> **What you have to do**: Out of the entries that follow, copy each line containing "turned".

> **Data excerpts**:
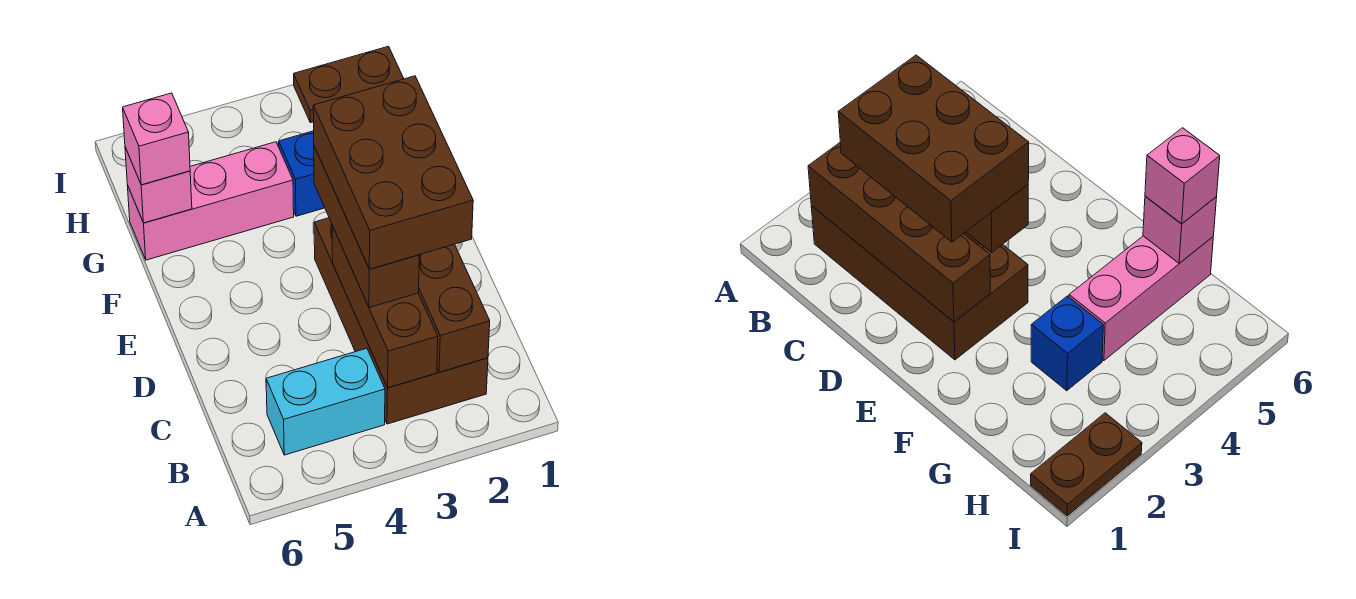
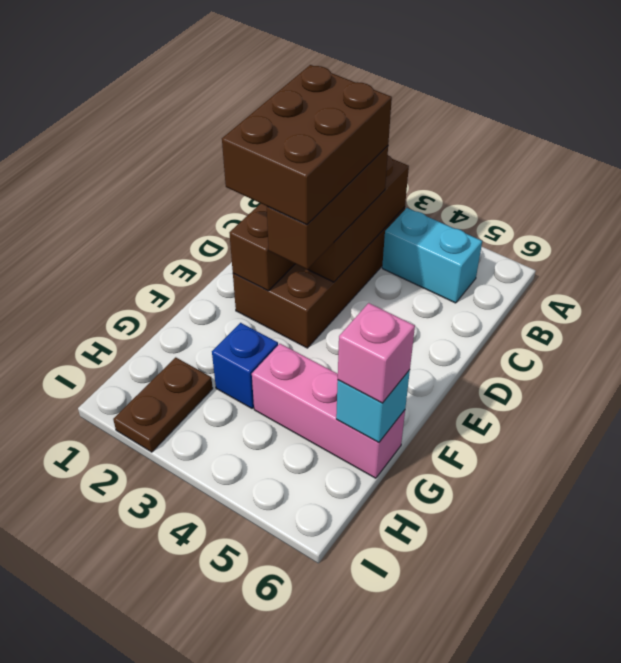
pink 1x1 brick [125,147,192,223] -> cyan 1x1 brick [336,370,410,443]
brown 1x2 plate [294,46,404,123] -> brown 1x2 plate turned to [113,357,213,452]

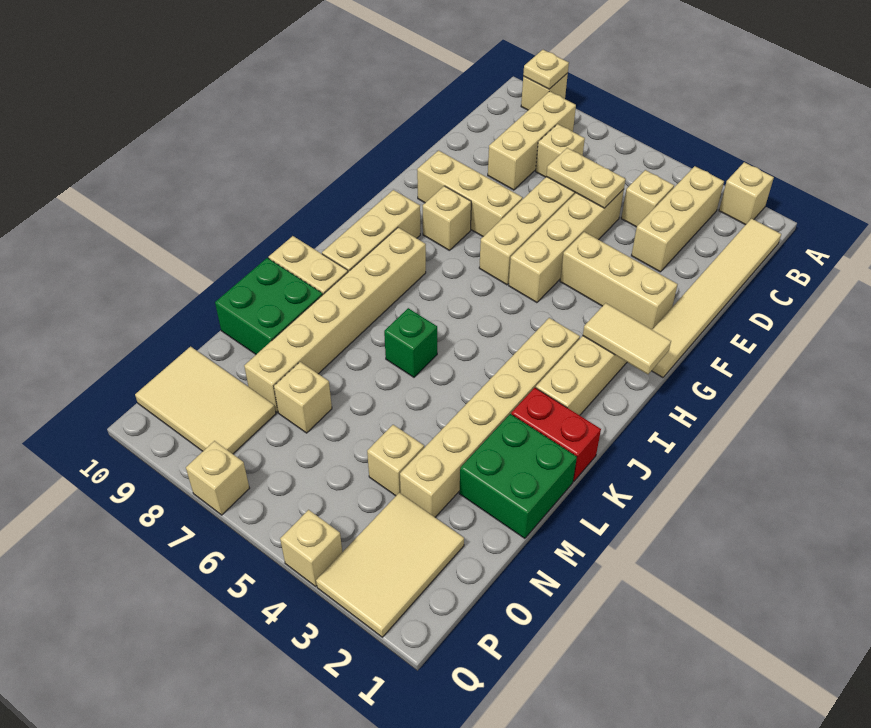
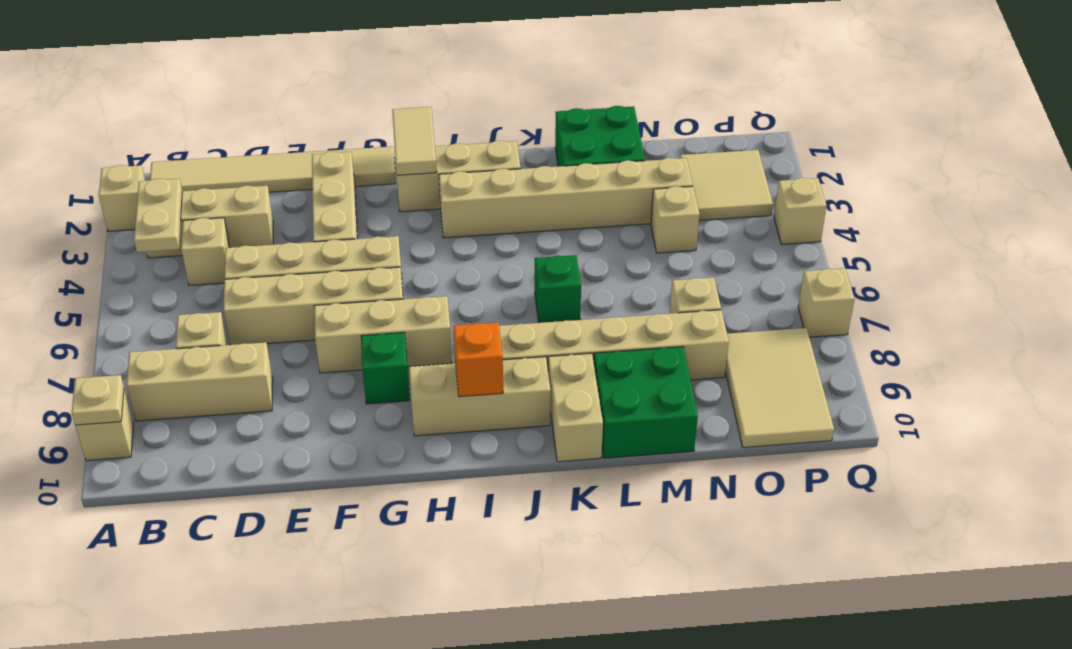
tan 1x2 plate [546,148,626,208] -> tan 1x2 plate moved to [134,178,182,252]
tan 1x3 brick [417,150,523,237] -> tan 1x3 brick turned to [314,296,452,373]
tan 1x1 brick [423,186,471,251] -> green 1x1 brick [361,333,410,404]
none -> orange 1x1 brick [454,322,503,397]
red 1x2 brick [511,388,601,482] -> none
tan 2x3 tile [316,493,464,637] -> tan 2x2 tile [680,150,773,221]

--

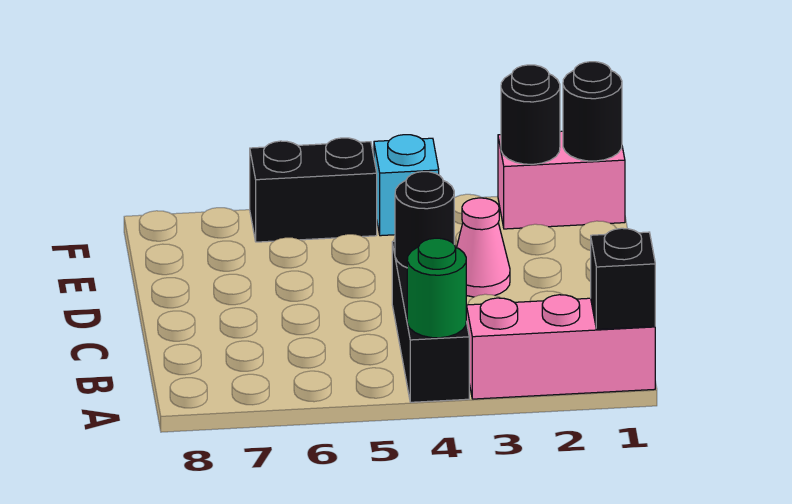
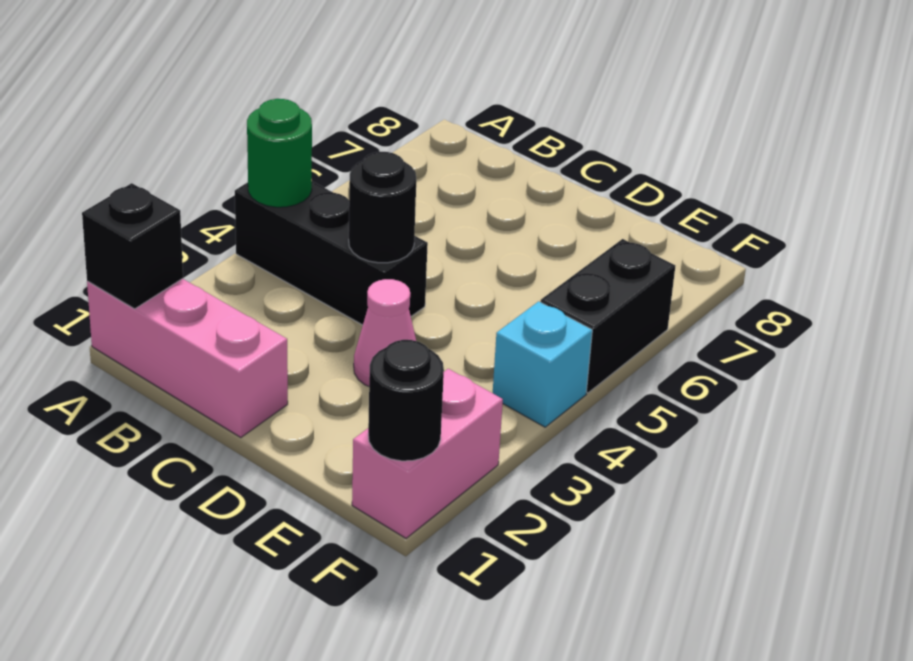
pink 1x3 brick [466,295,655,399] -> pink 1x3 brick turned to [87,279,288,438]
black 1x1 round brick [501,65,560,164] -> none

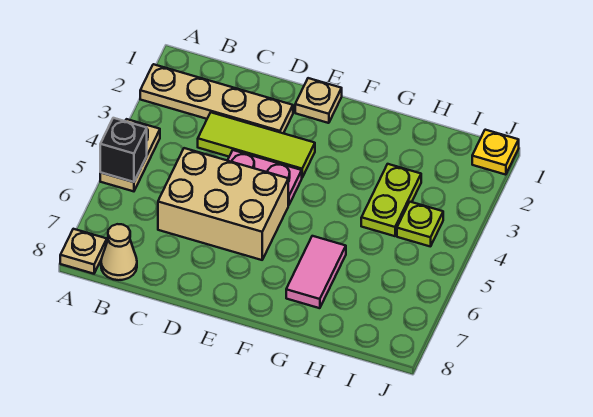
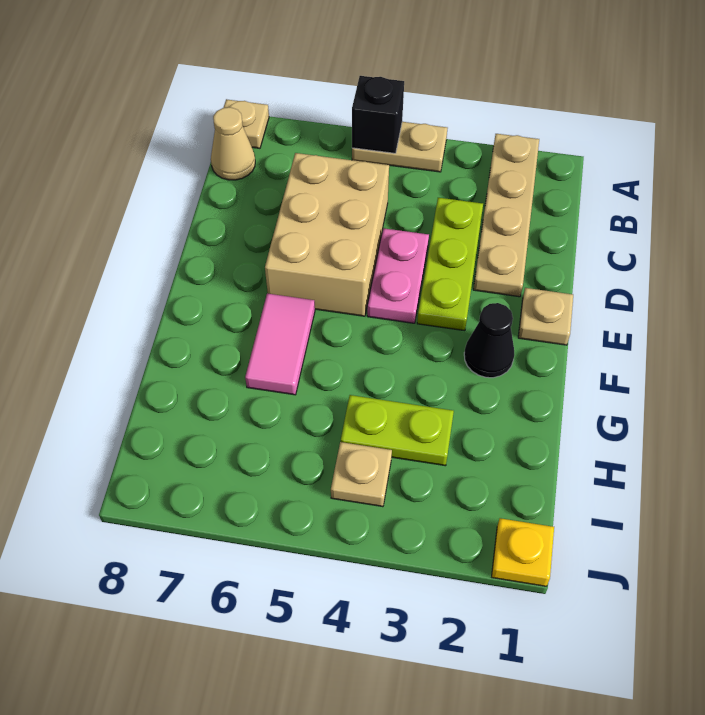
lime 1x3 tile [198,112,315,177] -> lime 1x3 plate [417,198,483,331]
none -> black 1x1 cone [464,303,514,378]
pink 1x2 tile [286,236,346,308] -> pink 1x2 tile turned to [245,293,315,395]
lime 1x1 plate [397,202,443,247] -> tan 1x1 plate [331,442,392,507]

* * *

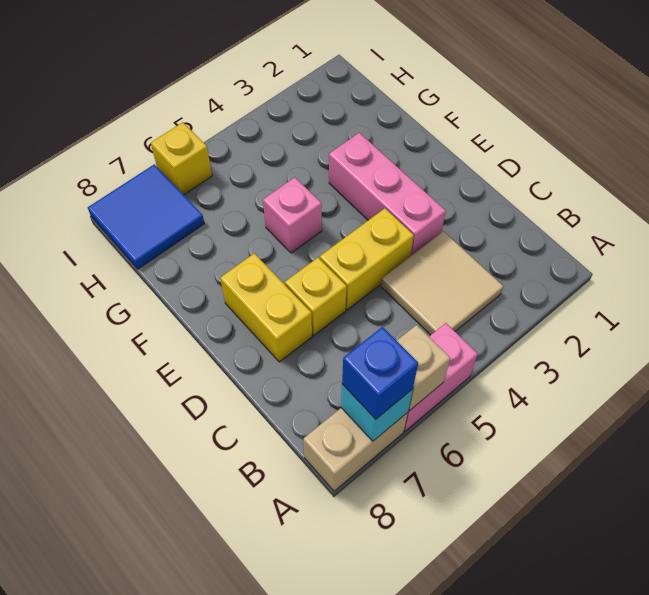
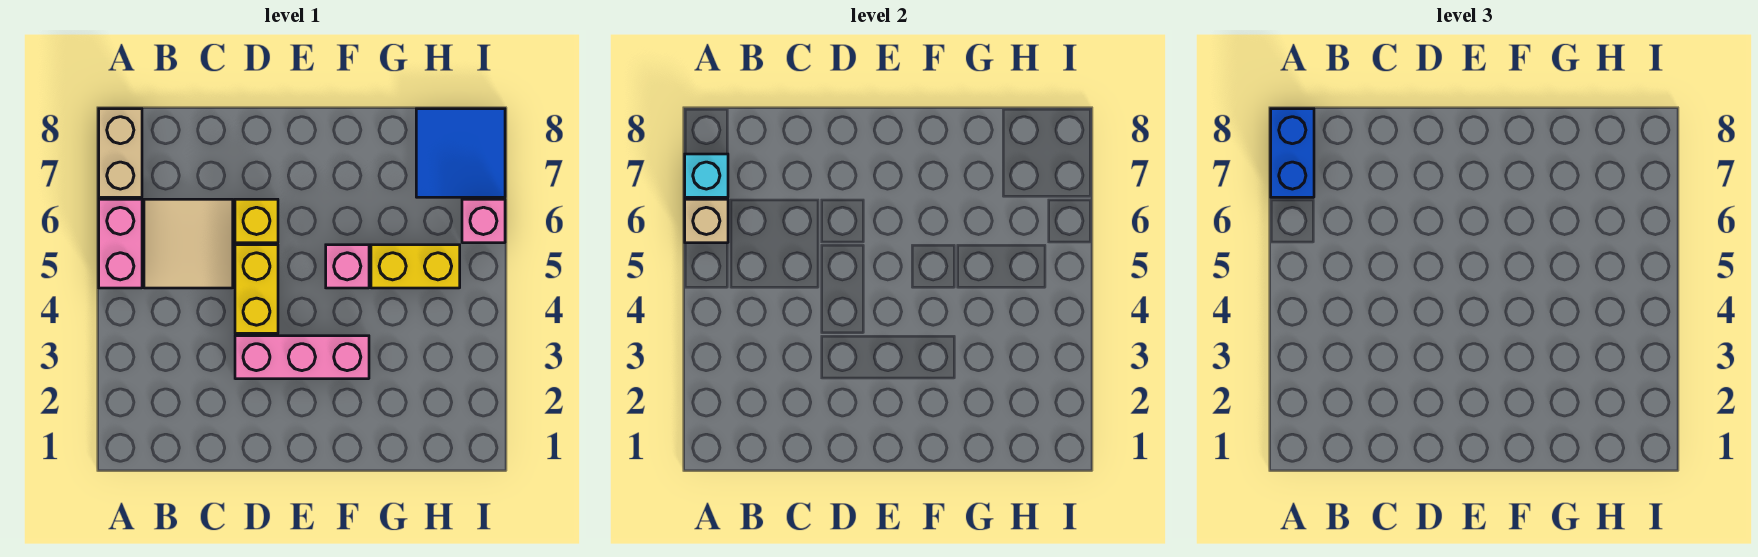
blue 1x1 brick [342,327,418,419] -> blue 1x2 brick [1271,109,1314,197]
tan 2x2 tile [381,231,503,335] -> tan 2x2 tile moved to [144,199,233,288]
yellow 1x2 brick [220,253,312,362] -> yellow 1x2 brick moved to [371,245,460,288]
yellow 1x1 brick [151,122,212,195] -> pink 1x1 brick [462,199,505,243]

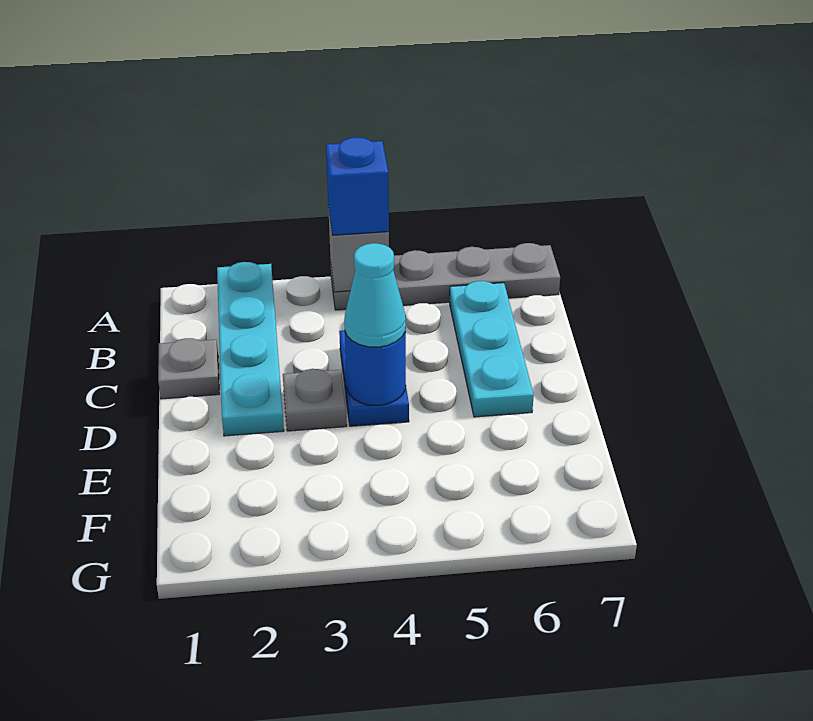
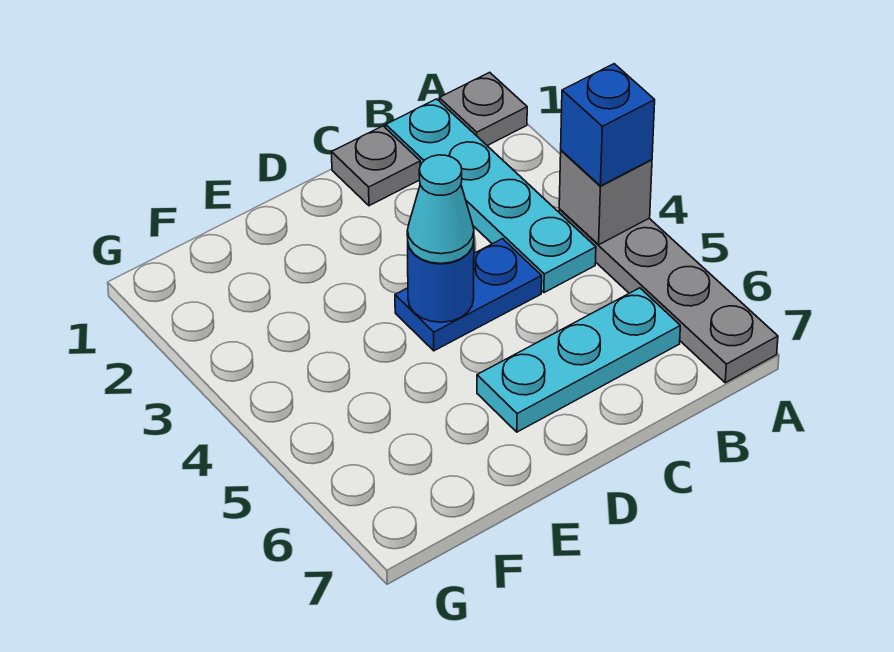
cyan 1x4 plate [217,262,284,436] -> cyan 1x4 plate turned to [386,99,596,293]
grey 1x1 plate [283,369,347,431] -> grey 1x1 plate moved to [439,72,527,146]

> **Exercise solution**:
brown 1x2 plate [294,46,404,123] -> brown 1x2 plate turned to [113,357,213,452]
tan 1x3 brick [417,150,523,237] -> tan 1x3 brick turned to [314,296,452,373]
pink 1x3 brick [466,295,655,399] -> pink 1x3 brick turned to [87,279,288,438]
pink 1x2 tile [286,236,346,308] -> pink 1x2 tile turned to [245,293,315,395]
cyan 1x4 plate [217,262,284,436] -> cyan 1x4 plate turned to [386,99,596,293]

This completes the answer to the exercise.